* Source information:
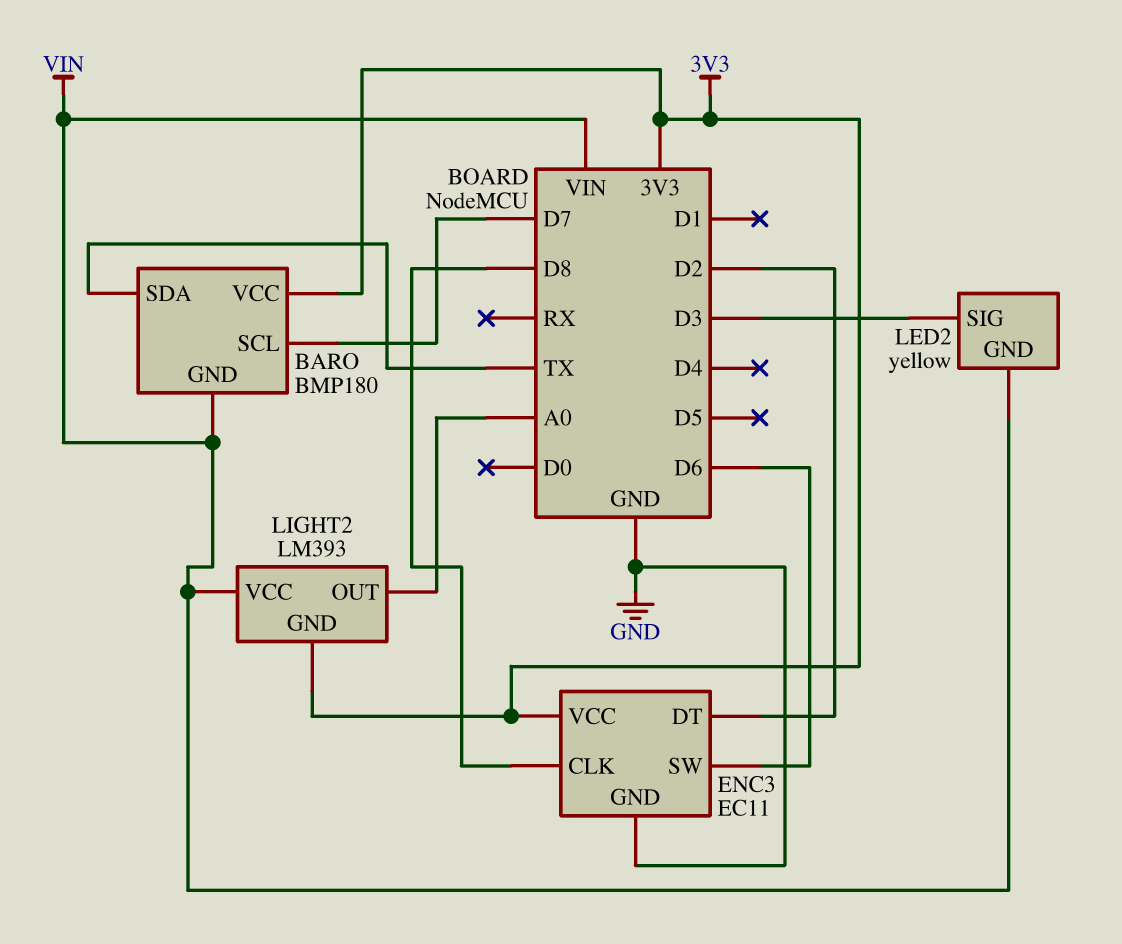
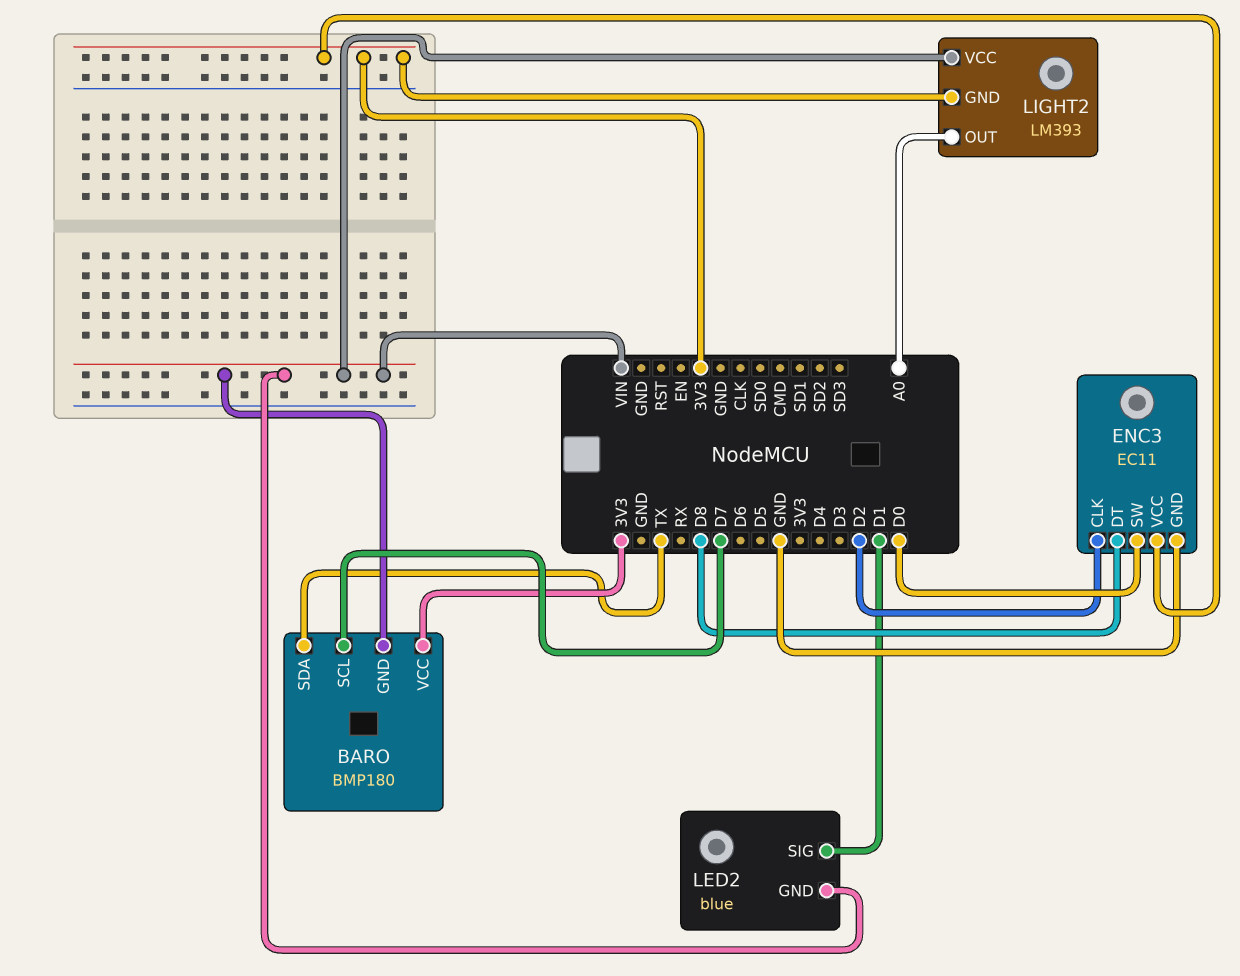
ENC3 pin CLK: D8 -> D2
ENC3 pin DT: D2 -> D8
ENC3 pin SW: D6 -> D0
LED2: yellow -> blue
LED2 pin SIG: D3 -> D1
==
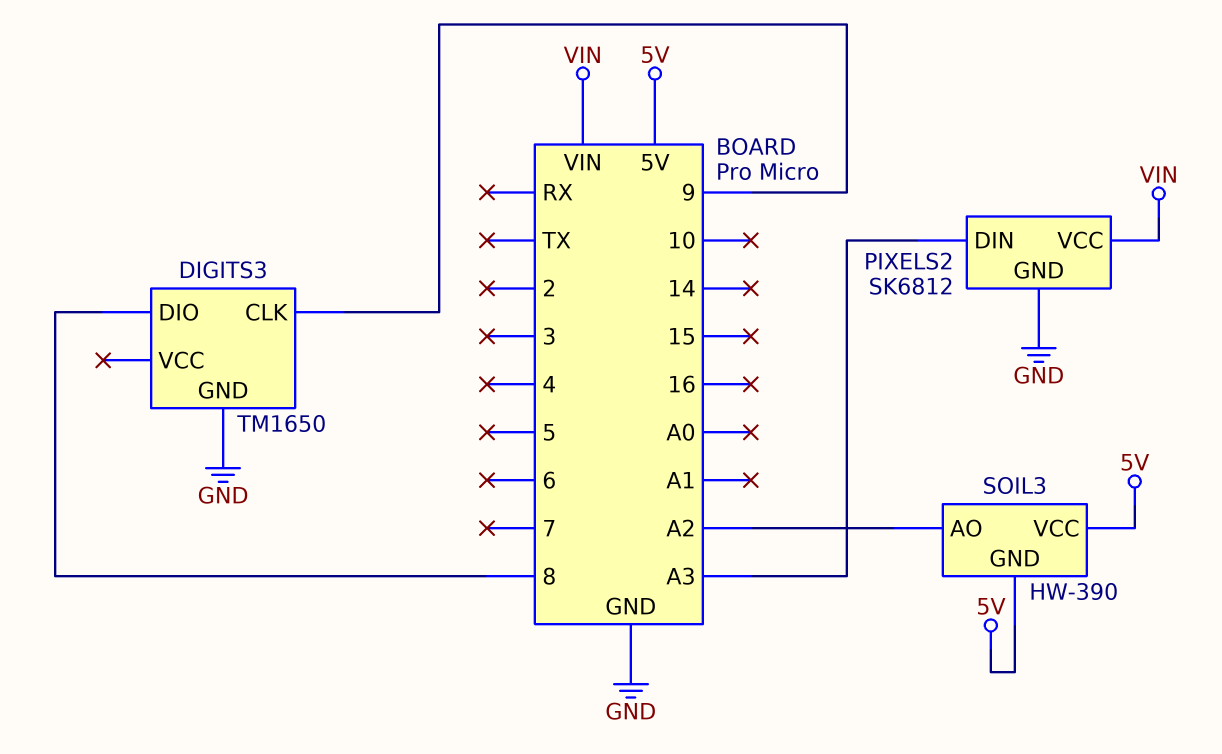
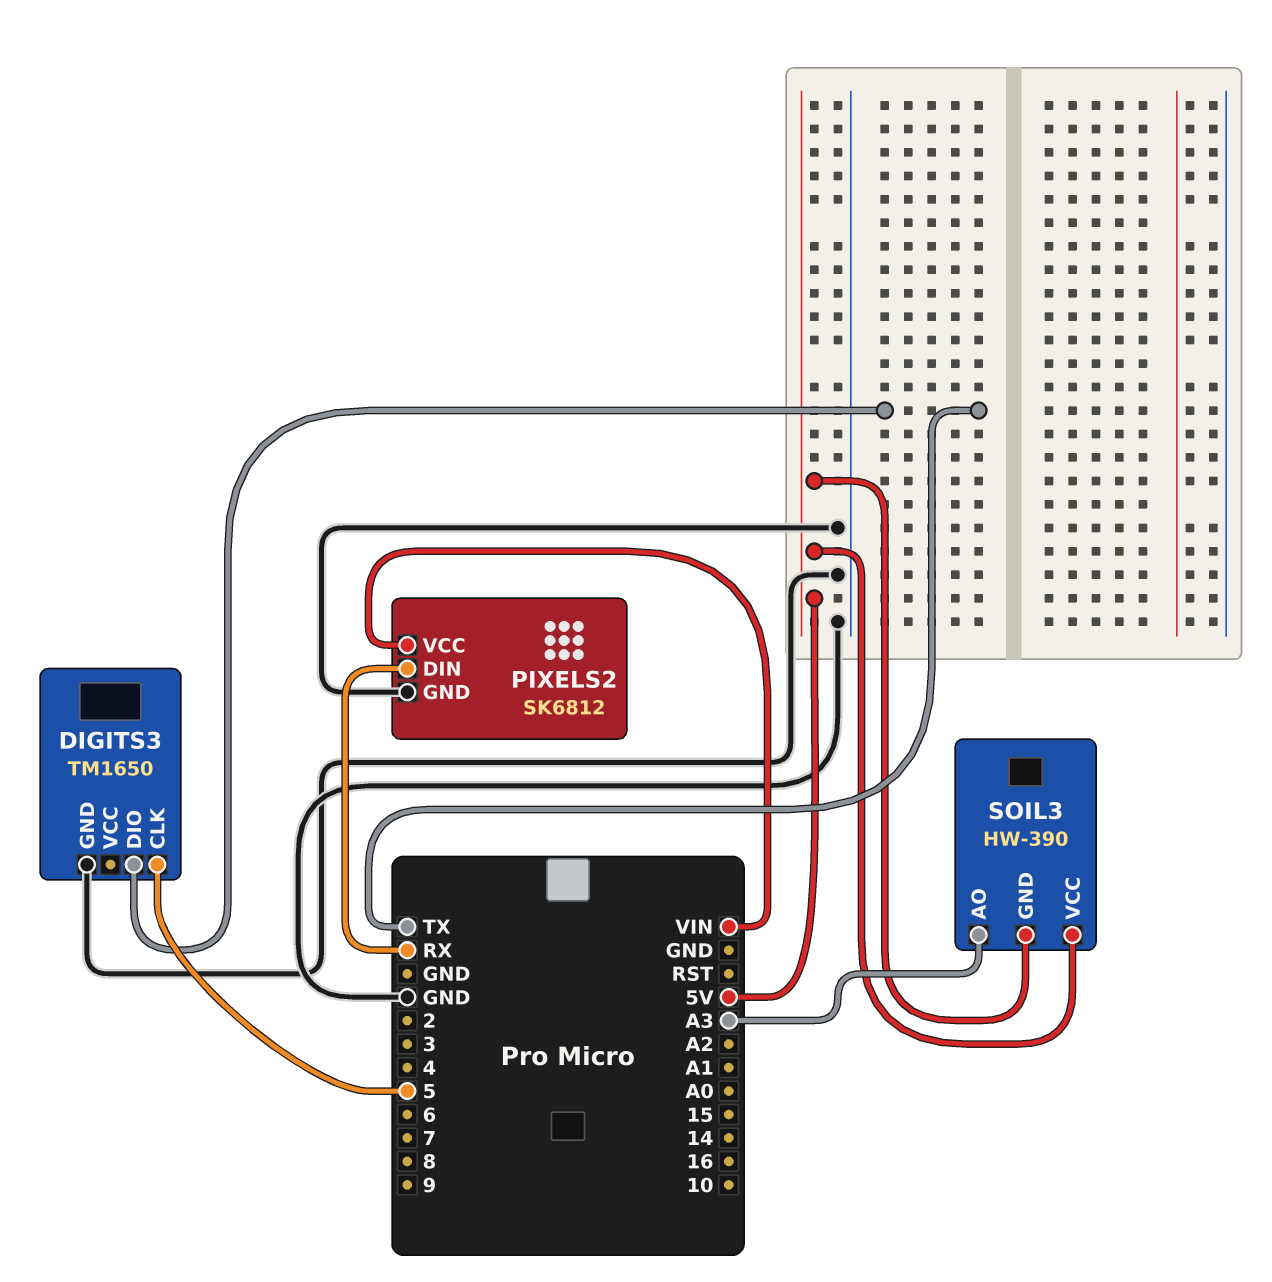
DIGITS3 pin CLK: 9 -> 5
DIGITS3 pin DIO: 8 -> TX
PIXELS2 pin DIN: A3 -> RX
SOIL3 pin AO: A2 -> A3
--
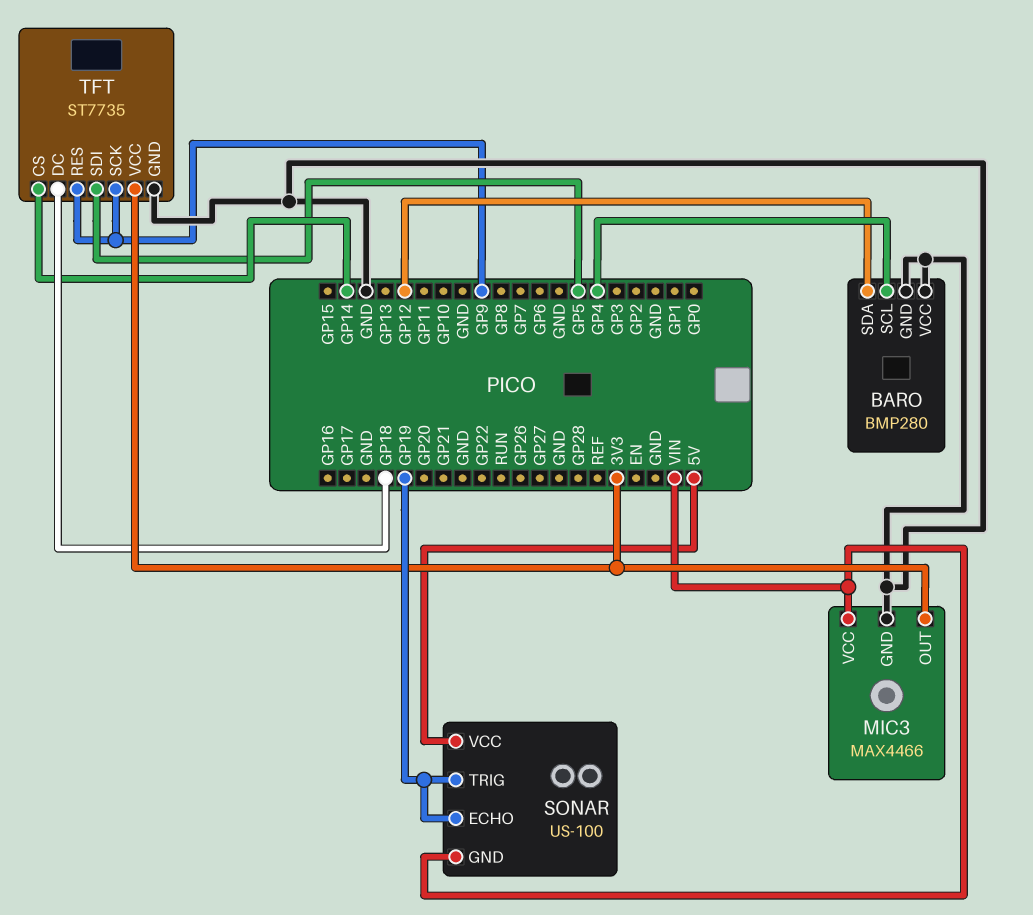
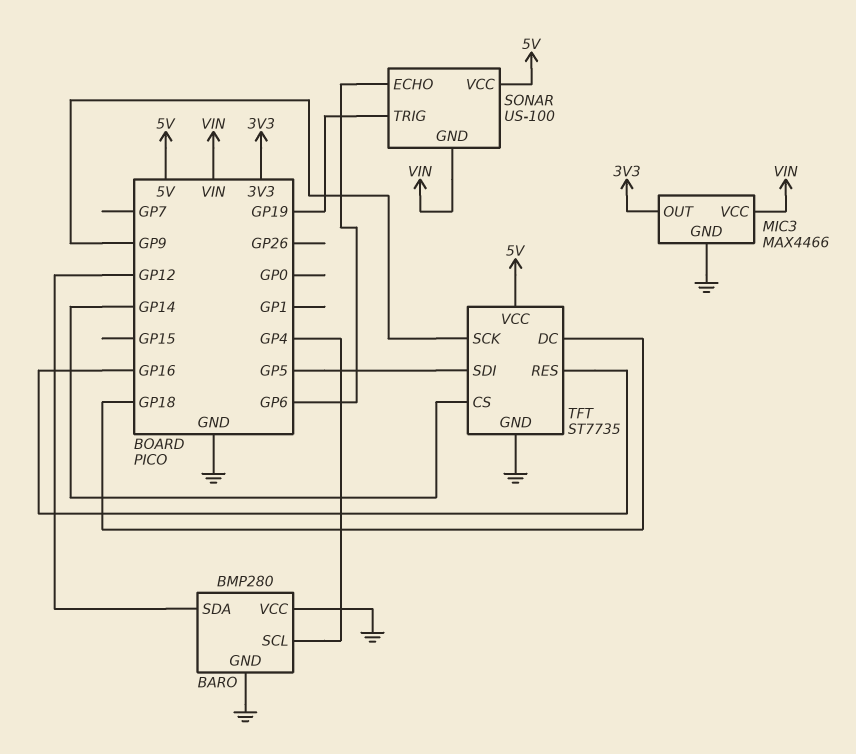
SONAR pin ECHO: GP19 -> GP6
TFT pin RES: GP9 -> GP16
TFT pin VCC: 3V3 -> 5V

* Exercise objective: Every line above from the line with "ENC3 pin CLK: D8 -> D2" to the line with "LED2 pin SIG: D3 -> D1", inclusive, must be returned exactly; no other line belongs in the reply.

* Answer section:
ENC3 pin CLK: D8 -> D2
ENC3 pin DT: D2 -> D8
ENC3 pin SW: D6 -> D0
LED2: yellow -> blue
LED2 pin SIG: D3 -> D1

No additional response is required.